The request -> Tally the lines below that contain the string "fraction", treating uppercase and lowercase as different, and give only the number.

Stored data entries:
## Start

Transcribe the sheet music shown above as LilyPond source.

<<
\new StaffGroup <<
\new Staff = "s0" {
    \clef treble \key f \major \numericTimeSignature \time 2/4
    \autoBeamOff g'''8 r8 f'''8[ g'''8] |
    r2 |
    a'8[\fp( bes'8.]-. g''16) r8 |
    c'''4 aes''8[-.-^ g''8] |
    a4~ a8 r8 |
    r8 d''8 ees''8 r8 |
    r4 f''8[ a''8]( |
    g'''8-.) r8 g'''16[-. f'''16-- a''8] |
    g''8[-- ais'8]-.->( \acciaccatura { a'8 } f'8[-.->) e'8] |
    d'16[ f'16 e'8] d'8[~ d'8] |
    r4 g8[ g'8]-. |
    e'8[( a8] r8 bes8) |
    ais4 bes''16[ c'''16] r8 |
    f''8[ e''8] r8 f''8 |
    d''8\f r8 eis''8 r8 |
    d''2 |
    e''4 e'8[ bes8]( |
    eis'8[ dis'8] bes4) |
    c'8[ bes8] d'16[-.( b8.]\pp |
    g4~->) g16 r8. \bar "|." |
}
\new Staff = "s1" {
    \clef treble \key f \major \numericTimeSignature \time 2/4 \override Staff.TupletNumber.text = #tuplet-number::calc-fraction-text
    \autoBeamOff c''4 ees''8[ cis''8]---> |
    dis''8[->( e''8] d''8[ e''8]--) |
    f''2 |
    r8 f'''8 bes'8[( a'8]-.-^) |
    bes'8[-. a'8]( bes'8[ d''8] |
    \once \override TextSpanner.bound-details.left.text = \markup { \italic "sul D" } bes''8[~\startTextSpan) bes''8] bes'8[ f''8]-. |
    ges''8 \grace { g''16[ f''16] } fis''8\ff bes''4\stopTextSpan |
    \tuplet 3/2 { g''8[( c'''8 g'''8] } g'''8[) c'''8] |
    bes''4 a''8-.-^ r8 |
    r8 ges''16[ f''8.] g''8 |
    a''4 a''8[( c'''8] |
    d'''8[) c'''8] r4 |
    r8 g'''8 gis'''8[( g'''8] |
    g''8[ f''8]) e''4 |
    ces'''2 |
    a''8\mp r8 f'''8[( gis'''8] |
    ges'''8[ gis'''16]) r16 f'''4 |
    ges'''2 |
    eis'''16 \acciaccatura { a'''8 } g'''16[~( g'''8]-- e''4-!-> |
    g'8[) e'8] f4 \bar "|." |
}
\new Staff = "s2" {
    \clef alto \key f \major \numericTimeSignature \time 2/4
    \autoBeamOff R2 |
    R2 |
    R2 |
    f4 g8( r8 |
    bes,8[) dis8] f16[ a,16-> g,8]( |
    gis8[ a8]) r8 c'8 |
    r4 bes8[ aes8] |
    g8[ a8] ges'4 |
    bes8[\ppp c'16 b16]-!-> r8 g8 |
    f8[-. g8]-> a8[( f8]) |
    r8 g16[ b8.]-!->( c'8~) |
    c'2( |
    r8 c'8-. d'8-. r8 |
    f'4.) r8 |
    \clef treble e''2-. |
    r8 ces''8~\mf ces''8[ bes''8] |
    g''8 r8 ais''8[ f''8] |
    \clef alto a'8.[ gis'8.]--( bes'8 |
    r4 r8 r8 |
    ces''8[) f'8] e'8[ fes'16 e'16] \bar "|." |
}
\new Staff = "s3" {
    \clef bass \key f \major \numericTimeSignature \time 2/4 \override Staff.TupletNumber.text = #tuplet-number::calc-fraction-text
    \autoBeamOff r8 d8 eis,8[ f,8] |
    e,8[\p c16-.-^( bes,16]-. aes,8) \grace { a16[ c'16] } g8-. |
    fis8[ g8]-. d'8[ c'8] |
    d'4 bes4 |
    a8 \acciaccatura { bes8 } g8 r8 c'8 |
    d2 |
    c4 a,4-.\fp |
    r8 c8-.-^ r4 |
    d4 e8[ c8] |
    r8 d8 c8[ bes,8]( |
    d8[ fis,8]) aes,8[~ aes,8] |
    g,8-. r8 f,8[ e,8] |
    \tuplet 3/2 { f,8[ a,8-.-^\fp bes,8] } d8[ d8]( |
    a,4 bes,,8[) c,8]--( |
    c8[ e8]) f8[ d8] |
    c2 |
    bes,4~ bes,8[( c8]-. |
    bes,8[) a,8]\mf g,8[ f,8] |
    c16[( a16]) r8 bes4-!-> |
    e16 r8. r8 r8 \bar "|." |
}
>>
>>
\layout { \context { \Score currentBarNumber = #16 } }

## End

Full solution -> 2